### Exercise inputs:
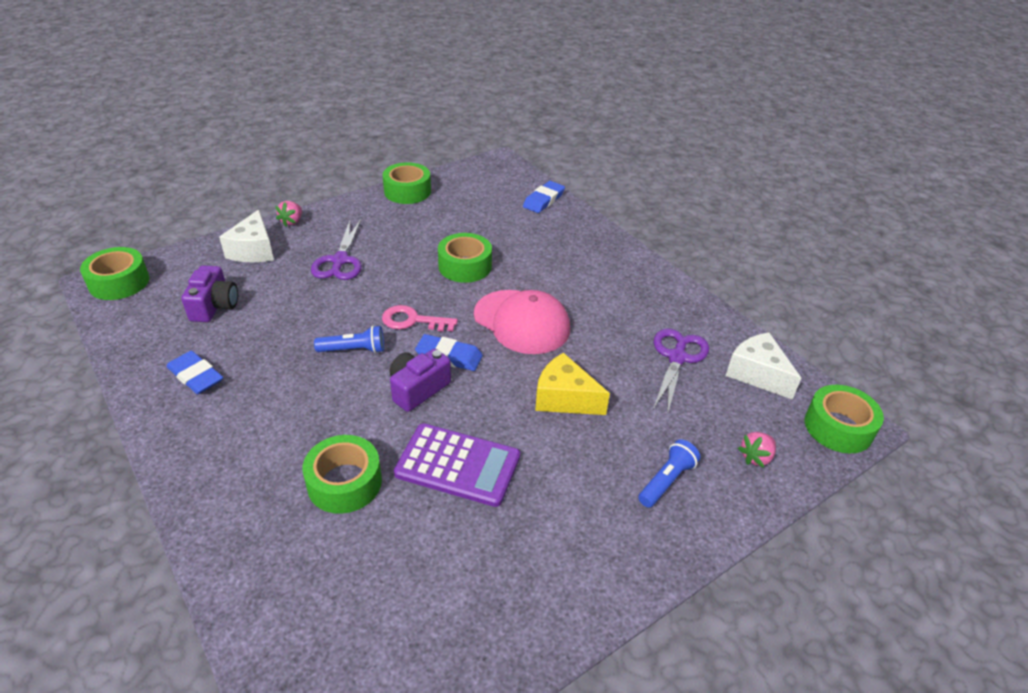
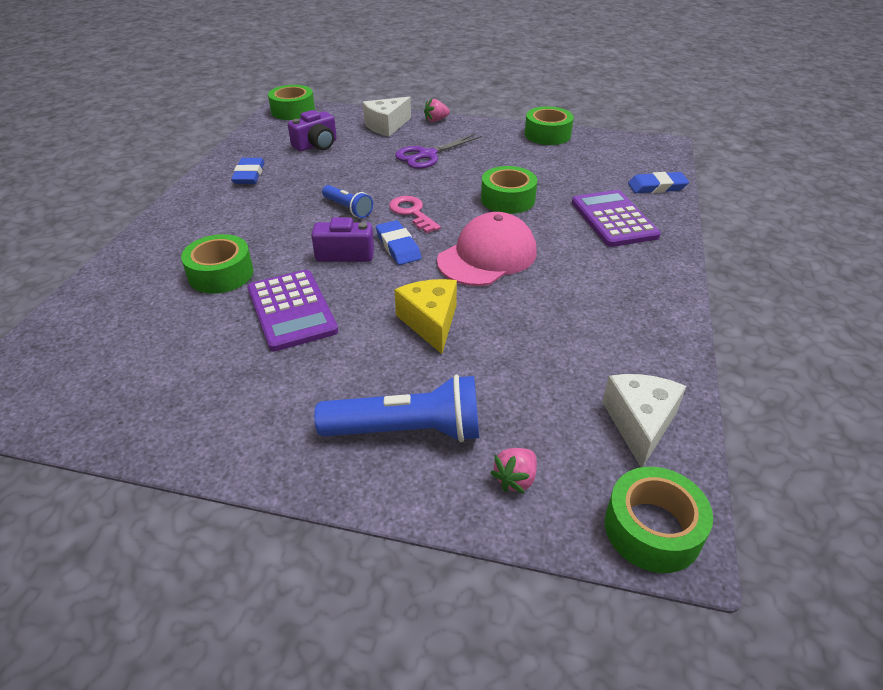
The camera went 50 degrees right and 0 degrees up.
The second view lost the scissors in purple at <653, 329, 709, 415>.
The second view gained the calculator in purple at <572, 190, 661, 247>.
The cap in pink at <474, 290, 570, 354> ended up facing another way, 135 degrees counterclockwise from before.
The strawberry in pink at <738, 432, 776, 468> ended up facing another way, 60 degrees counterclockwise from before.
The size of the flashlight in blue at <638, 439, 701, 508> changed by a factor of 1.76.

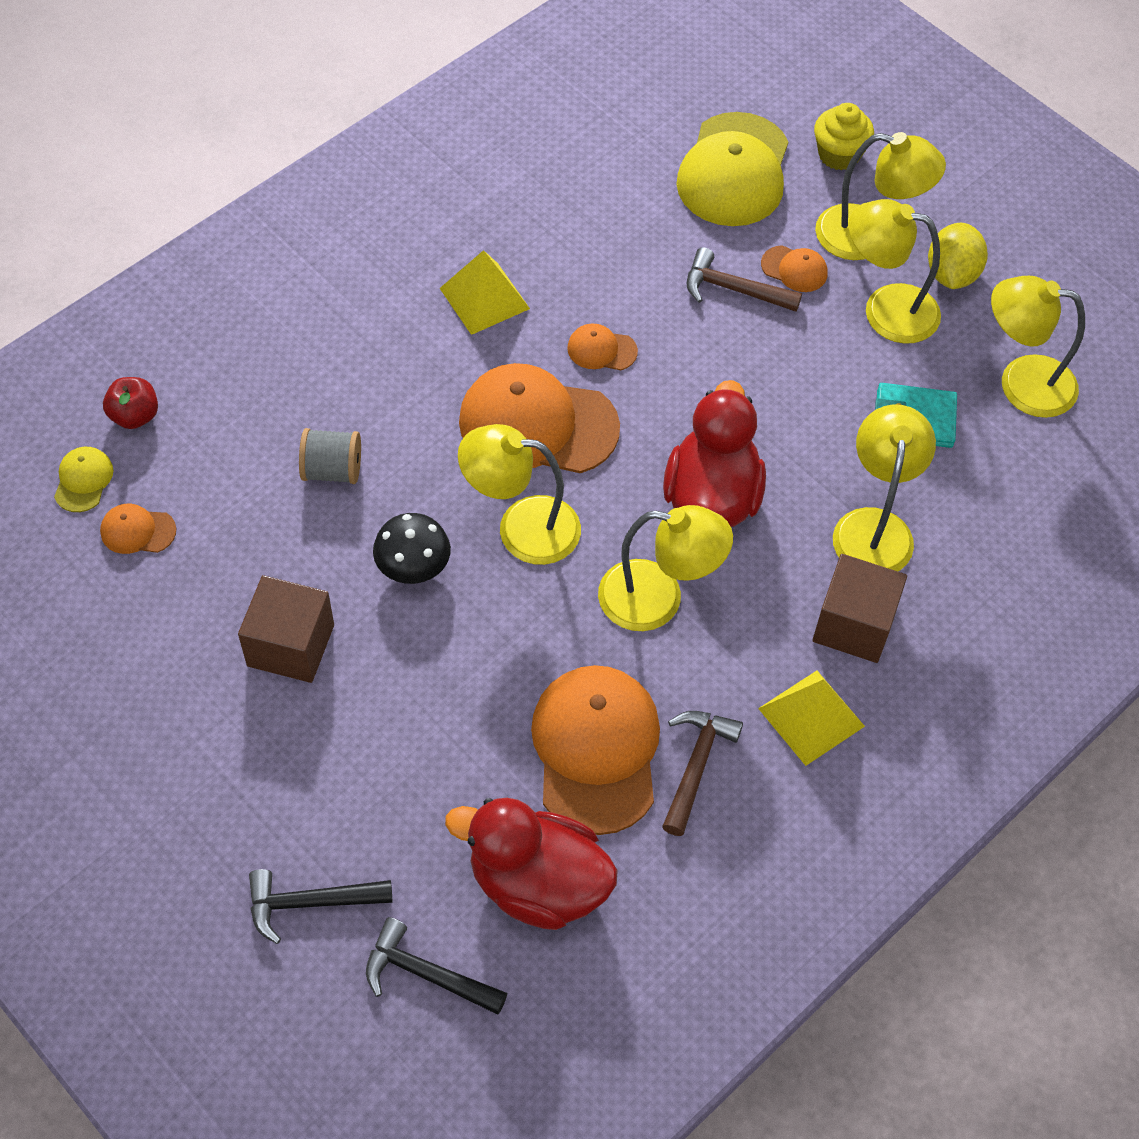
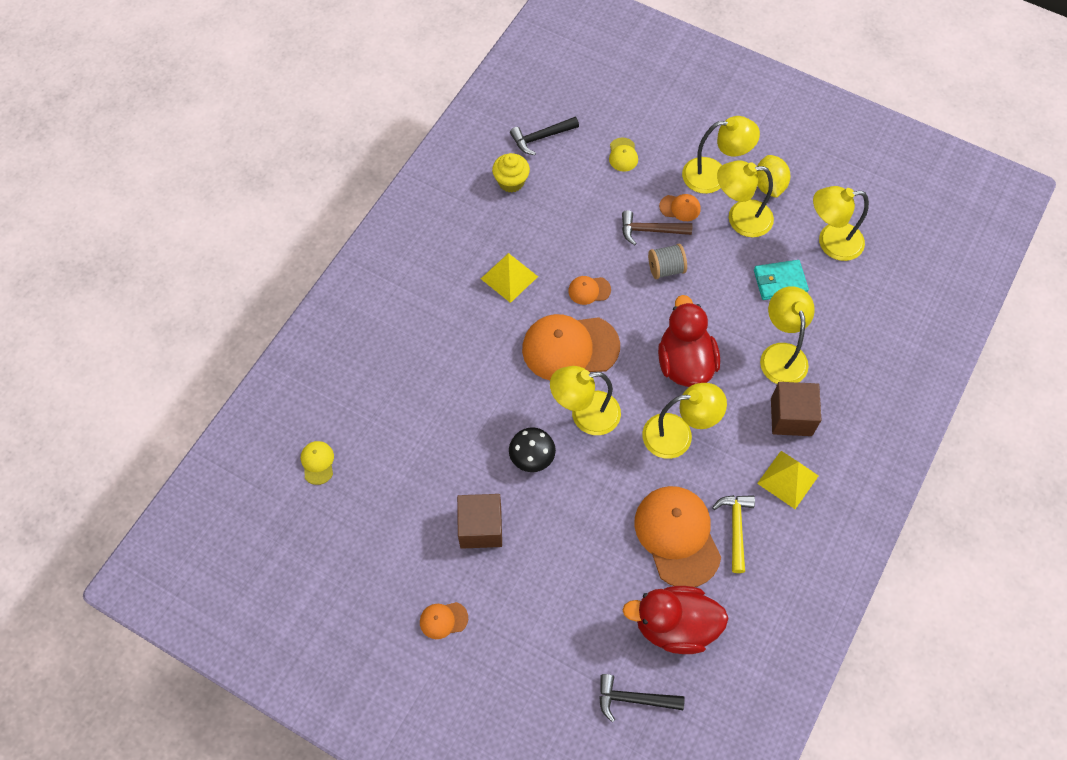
The camera went 15 degrees left and 5 degrees up.
The second view lost the apple in red at <103, 377, 158, 429>.
The cap in orange ended up elsewhere, having gone from <100, 504, 176, 554> to <420, 602, 468, 639>.
The hammer in black ended up elsewhere, having gone from <249, 869, 392, 944> to <510, 117, 579, 155>.
The spool in grey ended up elsewhere, having gone from <299, 428, 361, 484> to <648, 243, 687, 279>.
The cupcake in yellow ended up elsewhere, having gone from <814, 103, 874, 170> to <492, 153, 530, 193>.
What was the hammer in brown at <662, 711, 743, 836> turned into the hammer in yellow at <712, 495, 755, 573>.
The size of the cap in yellow at <676, 112, 789, 226> changed by a factor of 0.45.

### Brief:
Return every line above that contains the word "purple".

### Exercise response:
The second view lost the scissors in purple at <653, 329, 709, 415>.
The second view gained the calculator in purple at <572, 190, 661, 247>.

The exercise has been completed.